◆ Exercise directions:
Below are some records. Print exactly the lines between the one holding "camera: 155 degrees left, 20 degrees up" and the one holding "(436, 306) = (277, 151): green", inclusive, and nothing else.

◆ Source information:

[Start of Attachment]

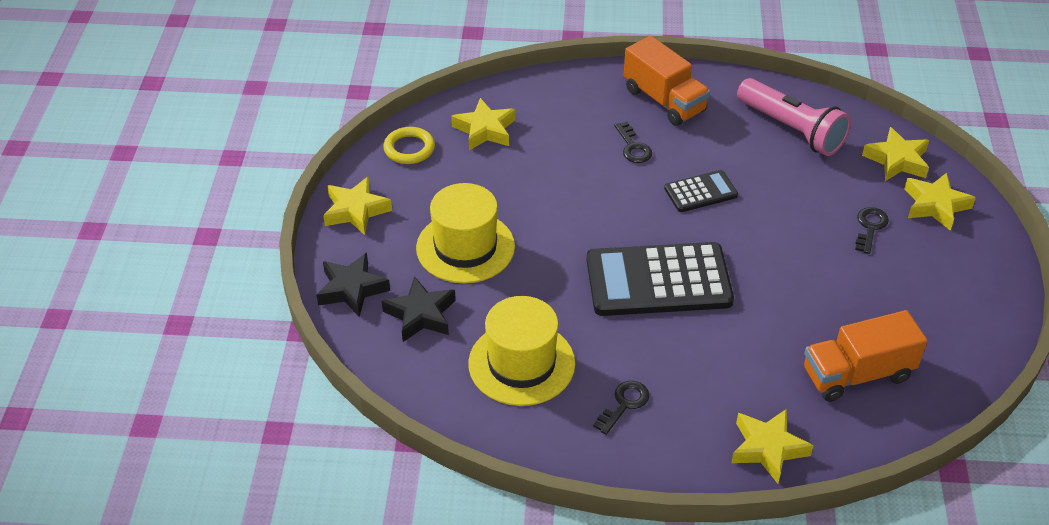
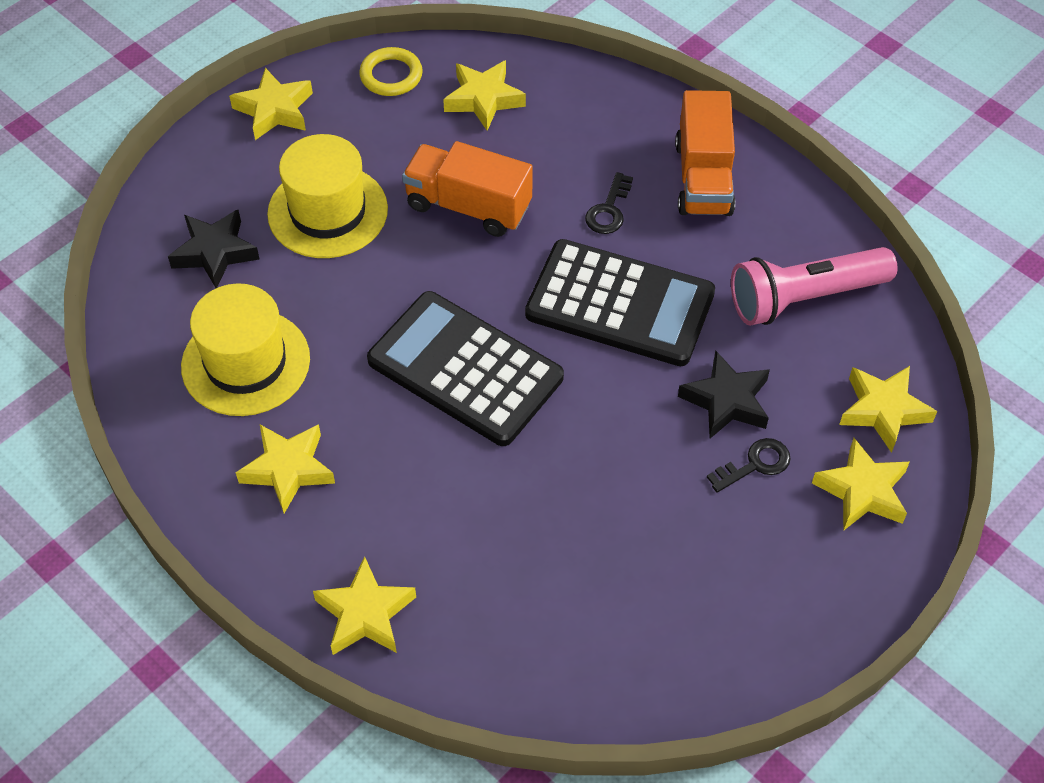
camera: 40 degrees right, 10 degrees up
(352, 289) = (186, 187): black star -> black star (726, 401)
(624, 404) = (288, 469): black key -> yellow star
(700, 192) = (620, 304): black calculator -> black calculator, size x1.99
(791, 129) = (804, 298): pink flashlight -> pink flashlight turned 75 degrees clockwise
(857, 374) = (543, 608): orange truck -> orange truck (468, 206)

[End of Attachment]
[Start of Attachment]

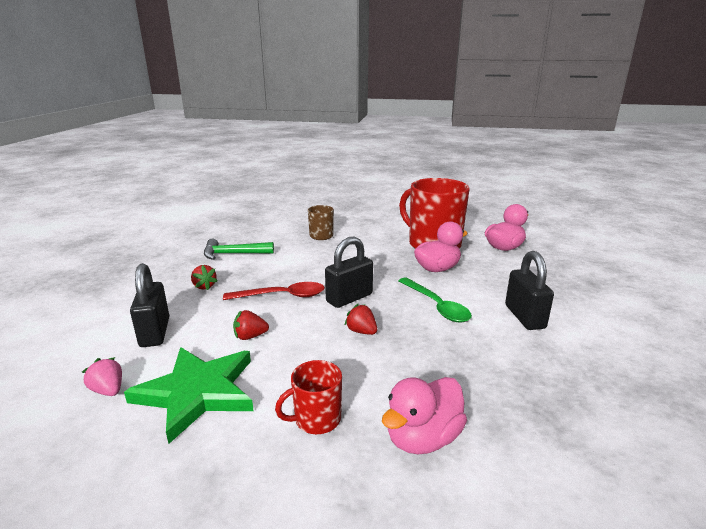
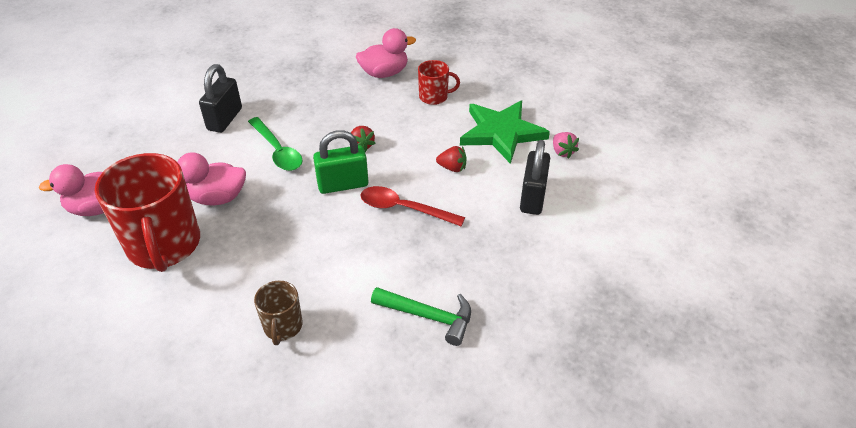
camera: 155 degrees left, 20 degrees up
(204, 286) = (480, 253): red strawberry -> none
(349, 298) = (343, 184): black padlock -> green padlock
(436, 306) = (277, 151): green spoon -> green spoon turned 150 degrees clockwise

[End of Attachment]

◆ Solution below:
camera: 155 degrees left, 20 degrees up
(204, 286) = (480, 253): red strawberry -> none
(349, 298) = (343, 184): black padlock -> green padlock
(436, 306) = (277, 151): green spoon -> green spoon turned 150 degrees clockwise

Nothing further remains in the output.